- **REQUIREMENTS**: Find each line in the items below that contains the string "shortInstrumentName", and copy every such line.
+---+
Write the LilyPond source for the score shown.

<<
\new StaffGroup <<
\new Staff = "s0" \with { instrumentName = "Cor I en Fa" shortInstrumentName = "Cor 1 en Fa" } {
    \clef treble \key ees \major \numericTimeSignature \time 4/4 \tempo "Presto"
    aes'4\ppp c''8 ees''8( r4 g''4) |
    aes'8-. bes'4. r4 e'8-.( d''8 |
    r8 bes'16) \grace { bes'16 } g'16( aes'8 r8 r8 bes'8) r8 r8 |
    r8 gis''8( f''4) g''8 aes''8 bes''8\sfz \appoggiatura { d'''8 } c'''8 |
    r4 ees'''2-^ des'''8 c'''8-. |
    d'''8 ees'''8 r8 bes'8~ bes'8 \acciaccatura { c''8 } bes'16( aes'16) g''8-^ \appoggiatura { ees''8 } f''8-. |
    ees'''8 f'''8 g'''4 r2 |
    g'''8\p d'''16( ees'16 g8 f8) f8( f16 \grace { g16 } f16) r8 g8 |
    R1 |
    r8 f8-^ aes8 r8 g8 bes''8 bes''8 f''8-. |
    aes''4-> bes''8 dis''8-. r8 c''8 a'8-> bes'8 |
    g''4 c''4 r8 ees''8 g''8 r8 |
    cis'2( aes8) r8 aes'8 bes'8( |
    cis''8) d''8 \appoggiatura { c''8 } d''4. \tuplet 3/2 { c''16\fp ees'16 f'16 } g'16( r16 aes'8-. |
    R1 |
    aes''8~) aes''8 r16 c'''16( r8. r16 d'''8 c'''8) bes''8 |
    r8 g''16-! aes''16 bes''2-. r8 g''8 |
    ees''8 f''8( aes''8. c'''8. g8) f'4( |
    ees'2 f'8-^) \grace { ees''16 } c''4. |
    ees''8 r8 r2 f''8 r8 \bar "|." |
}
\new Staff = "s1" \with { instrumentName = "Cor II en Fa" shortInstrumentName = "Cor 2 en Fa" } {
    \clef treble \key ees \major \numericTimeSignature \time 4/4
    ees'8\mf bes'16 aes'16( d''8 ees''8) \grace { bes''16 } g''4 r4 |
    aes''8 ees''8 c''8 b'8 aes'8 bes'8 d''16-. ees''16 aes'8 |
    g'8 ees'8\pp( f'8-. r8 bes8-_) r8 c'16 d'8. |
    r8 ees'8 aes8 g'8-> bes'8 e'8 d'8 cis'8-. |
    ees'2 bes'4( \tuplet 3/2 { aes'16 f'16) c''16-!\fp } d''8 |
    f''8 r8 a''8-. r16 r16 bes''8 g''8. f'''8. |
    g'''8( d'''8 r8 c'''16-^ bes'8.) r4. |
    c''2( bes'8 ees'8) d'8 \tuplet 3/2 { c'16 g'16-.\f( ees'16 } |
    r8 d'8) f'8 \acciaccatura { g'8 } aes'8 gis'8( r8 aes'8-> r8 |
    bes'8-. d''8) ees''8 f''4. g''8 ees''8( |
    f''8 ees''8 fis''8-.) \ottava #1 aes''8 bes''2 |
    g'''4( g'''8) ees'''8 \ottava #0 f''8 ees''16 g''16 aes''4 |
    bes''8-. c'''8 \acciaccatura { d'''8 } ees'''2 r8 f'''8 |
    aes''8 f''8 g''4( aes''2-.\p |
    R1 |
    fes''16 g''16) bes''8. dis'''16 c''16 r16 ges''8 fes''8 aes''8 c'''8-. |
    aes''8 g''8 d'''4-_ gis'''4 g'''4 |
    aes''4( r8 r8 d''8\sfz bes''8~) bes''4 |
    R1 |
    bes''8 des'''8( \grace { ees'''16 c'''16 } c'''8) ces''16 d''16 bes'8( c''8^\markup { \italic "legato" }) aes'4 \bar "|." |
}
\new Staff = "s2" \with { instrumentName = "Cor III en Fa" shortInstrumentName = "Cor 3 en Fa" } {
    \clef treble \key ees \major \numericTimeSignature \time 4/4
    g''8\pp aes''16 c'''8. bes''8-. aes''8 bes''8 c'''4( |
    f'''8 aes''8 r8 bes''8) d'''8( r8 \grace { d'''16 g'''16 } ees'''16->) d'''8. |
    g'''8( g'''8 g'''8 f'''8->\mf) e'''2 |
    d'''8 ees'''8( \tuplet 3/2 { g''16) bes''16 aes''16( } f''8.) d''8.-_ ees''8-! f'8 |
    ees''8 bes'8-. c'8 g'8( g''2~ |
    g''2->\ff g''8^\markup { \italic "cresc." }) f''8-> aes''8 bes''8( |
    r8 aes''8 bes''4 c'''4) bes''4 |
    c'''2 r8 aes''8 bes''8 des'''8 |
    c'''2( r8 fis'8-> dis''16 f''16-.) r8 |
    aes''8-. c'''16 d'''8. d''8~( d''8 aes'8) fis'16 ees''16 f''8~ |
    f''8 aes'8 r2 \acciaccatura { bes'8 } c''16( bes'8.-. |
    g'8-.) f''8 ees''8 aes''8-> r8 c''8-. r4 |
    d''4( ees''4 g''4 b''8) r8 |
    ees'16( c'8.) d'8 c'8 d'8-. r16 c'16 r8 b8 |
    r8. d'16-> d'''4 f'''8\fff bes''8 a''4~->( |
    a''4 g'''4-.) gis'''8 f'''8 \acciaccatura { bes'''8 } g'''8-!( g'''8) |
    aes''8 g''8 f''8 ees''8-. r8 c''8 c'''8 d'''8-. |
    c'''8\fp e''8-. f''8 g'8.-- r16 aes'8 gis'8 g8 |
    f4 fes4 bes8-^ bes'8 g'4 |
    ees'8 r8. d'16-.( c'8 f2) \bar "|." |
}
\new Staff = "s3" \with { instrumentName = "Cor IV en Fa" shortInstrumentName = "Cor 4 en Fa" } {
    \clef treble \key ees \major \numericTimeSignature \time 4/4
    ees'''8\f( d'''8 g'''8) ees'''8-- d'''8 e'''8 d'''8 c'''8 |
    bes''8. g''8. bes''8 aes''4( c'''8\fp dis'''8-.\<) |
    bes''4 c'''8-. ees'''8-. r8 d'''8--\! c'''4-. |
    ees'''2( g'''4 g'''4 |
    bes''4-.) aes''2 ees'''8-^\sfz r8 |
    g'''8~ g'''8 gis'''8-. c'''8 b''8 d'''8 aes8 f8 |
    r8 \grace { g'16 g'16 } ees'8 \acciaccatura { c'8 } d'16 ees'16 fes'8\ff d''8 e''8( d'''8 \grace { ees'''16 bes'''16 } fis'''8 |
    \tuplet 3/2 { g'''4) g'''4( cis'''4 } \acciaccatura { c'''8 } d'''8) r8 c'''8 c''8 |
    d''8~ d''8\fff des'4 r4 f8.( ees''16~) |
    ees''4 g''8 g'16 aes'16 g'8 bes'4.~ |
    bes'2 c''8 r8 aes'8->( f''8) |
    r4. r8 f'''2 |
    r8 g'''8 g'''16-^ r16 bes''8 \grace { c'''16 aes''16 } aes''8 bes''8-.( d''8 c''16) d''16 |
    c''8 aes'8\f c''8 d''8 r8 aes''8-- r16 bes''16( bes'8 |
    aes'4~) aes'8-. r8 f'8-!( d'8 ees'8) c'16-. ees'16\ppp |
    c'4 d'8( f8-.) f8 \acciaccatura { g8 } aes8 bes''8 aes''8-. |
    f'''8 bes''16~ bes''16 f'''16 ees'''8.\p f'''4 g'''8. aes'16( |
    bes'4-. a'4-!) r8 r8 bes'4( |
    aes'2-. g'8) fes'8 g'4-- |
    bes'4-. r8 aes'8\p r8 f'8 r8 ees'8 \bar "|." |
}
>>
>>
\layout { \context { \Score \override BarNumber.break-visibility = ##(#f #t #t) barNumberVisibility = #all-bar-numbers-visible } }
+---+
- **SOLUTION TO THIS PROBLEM**:
\new Staff = "s0" \with { instrumentName = "Cor I en Fa" shortInstrumentName = "Cor 1 en Fa" } {
\new Staff = "s1" \with { instrumentName = "Cor II en Fa" shortInstrumentName = "Cor 2 en Fa" } {
\new Staff = "s2" \with { instrumentName = "Cor III en Fa" shortInstrumentName = "Cor 3 en Fa" } {
\new Staff = "s3" \with { instrumentName = "Cor IV en Fa" shortInstrumentName = "Cor 4 en Fa" } {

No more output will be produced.